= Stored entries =

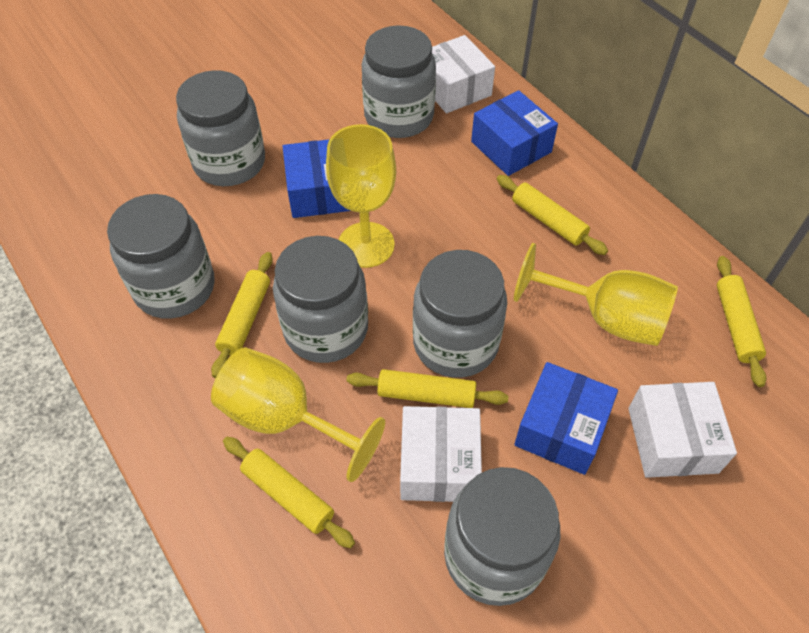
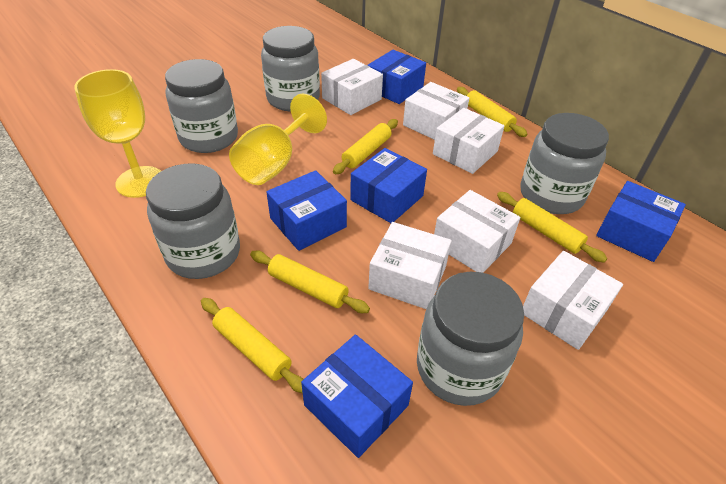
blue box: 3 -> 5
grey jar: 6 -> 5
white box: 3 -> 6
yellow goblet: 3 -> 2

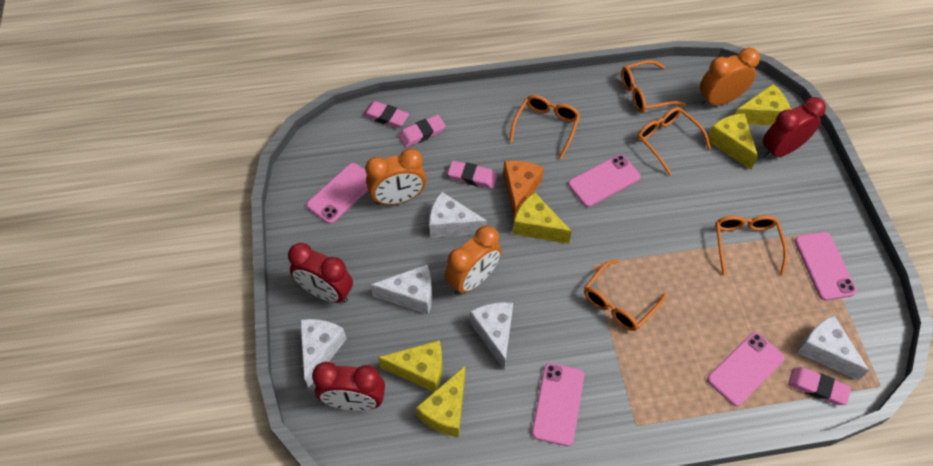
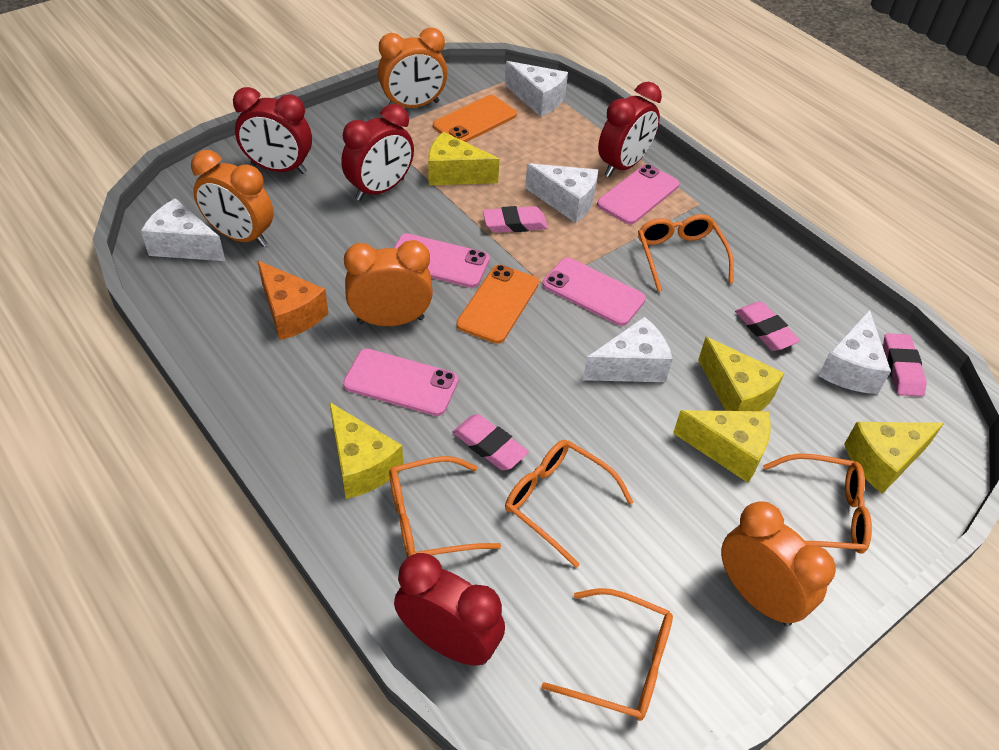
orange clock: 3 -> 4
orange phone: 0 -> 2
pink phone: 5 -> 4
red clock: 3 -> 4

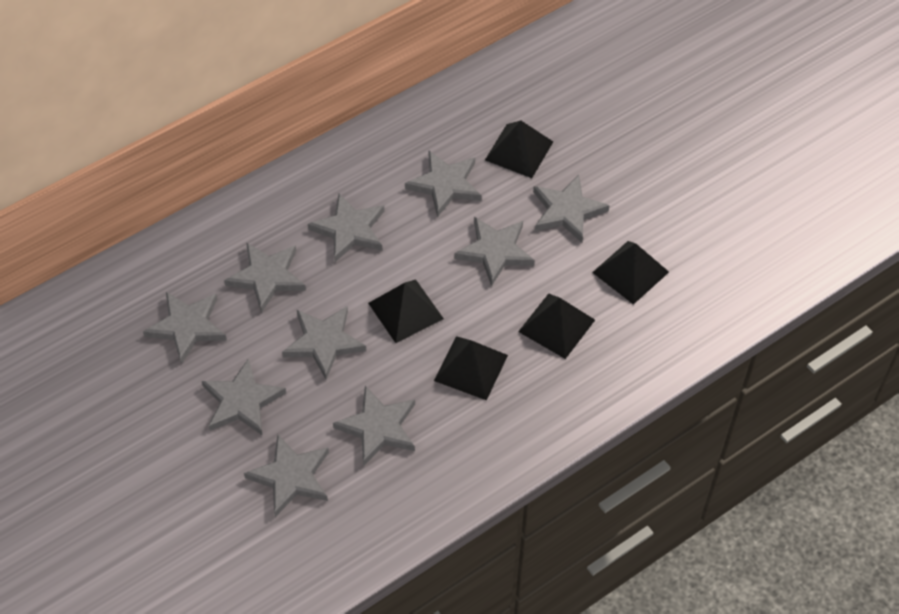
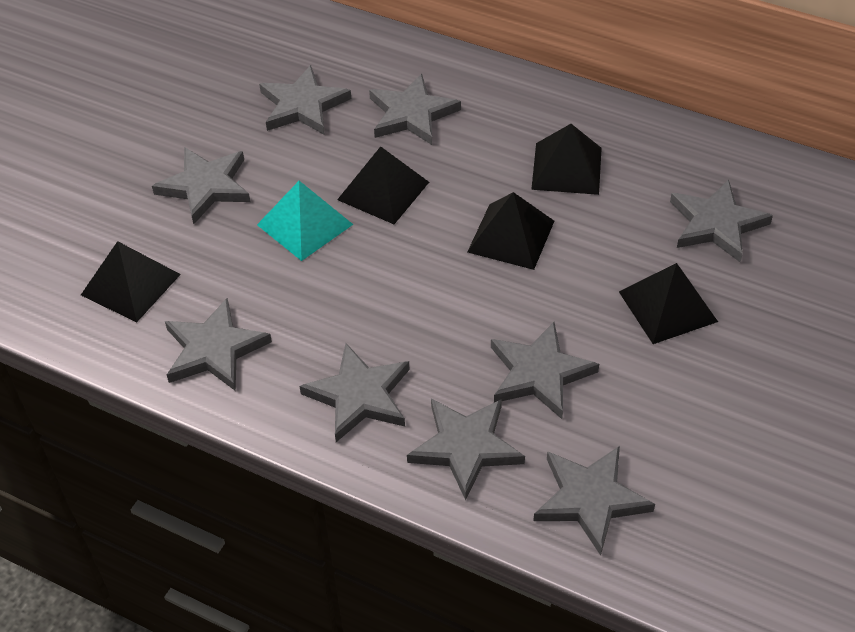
grey star: 10 -> 9
turquoise pyramid: 0 -> 1

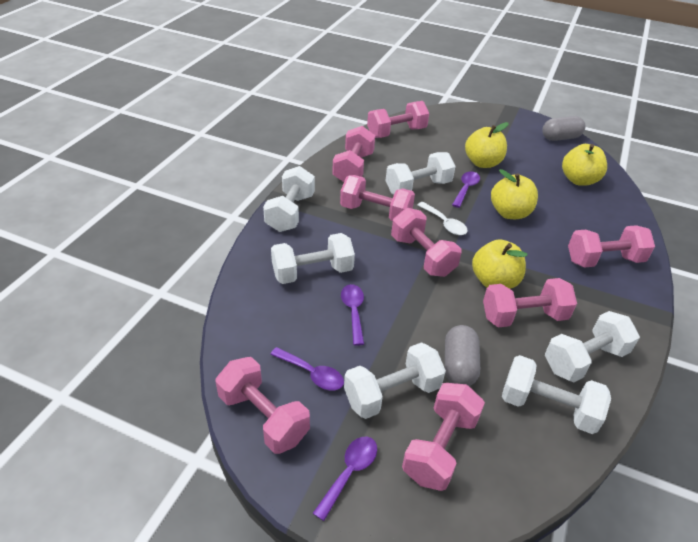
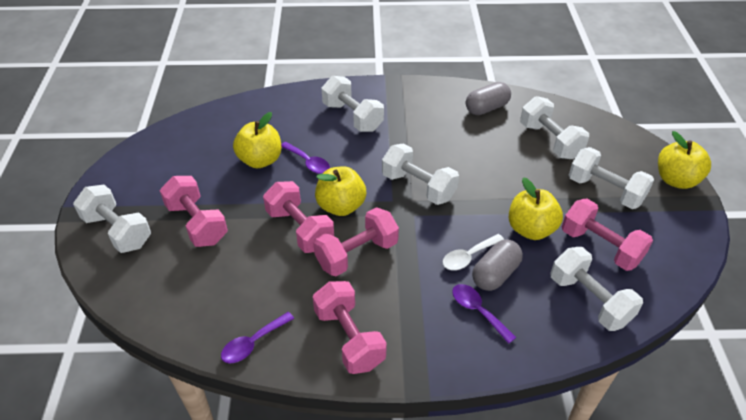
pink dumbbell: 8 -> 5
purple spoon: 4 -> 3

= Directions for this task =
Every line above should be copied exactly; do not carry over the pictures.

= Task answer =
blue box: 3 -> 5
grey jar: 6 -> 5
white box: 3 -> 6
yellow goblet: 3 -> 2

orange clock: 3 -> 4
orange phone: 0 -> 2
pink phone: 5 -> 4
red clock: 3 -> 4

grey star: 10 -> 9
turquoise pyramid: 0 -> 1

pink dumbbell: 8 -> 5
purple spoon: 4 -> 3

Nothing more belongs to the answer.